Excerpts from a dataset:
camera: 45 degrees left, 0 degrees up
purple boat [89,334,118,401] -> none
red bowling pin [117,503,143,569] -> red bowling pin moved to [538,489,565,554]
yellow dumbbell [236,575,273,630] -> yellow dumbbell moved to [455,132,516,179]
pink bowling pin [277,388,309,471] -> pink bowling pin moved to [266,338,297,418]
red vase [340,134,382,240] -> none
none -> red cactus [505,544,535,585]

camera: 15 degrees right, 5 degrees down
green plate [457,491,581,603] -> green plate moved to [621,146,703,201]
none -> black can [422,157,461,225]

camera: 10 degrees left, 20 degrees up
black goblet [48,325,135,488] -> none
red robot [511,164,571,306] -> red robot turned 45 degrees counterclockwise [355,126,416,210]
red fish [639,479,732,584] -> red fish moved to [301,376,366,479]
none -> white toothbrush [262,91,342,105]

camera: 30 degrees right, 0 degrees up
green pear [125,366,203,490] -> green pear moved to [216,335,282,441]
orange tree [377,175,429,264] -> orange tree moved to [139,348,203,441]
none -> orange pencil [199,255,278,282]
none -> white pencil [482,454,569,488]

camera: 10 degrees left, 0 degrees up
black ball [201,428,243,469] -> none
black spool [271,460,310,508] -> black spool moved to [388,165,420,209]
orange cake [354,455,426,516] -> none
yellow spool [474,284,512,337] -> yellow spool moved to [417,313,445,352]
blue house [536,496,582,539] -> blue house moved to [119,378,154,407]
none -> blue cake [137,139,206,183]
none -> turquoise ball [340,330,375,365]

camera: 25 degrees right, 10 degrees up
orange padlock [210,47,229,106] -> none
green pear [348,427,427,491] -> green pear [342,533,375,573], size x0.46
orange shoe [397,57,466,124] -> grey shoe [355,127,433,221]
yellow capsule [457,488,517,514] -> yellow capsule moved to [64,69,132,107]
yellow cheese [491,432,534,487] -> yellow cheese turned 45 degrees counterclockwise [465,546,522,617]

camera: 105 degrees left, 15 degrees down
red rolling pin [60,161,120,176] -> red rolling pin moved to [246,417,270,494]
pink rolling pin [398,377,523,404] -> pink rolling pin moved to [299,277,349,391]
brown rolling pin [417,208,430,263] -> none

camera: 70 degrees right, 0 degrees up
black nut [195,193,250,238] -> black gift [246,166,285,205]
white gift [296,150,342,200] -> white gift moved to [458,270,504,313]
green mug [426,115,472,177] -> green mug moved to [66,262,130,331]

Task requirements
Nothing beyond the lines from the start of the entries through the line with "yellow capsule [457,488,517,514]" should appear. Repeat those lines exactly, both ends included.

Exercise output
camera: 45 degrees left, 0 degrees up
purple boat [89,334,118,401] -> none
red bowling pin [117,503,143,569] -> red bowling pin moved to [538,489,565,554]
yellow dumbbell [236,575,273,630] -> yellow dumbbell moved to [455,132,516,179]
pink bowling pin [277,388,309,471] -> pink bowling pin moved to [266,338,297,418]
red vase [340,134,382,240] -> none
none -> red cactus [505,544,535,585]

camera: 15 degrees right, 5 degrees down
green plate [457,491,581,603] -> green plate moved to [621,146,703,201]
none -> black can [422,157,461,225]

camera: 10 degrees left, 20 degrees up
black goblet [48,325,135,488] -> none
red robot [511,164,571,306] -> red robot turned 45 degrees counterclockwise [355,126,416,210]
red fish [639,479,732,584] -> red fish moved to [301,376,366,479]
none -> white toothbrush [262,91,342,105]

camera: 30 degrees right, 0 degrees up
green pear [125,366,203,490] -> green pear moved to [216,335,282,441]
orange tree [377,175,429,264] -> orange tree moved to [139,348,203,441]
none -> orange pencil [199,255,278,282]
none -> white pencil [482,454,569,488]

camera: 10 degrees left, 0 degrees up
black ball [201,428,243,469] -> none
black spool [271,460,310,508] -> black spool moved to [388,165,420,209]
orange cake [354,455,426,516] -> none
yellow spool [474,284,512,337] -> yellow spool moved to [417,313,445,352]
blue house [536,496,582,539] -> blue house moved to [119,378,154,407]
none -> blue cake [137,139,206,183]
none -> turquoise ball [340,330,375,365]

camera: 25 degrees right, 10 degrees up
orange padlock [210,47,229,106] -> none
green pear [348,427,427,491] -> green pear [342,533,375,573], size x0.46
orange shoe [397,57,466,124] -> grey shoe [355,127,433,221]
yellow capsule [457,488,517,514] -> yellow capsule moved to [64,69,132,107]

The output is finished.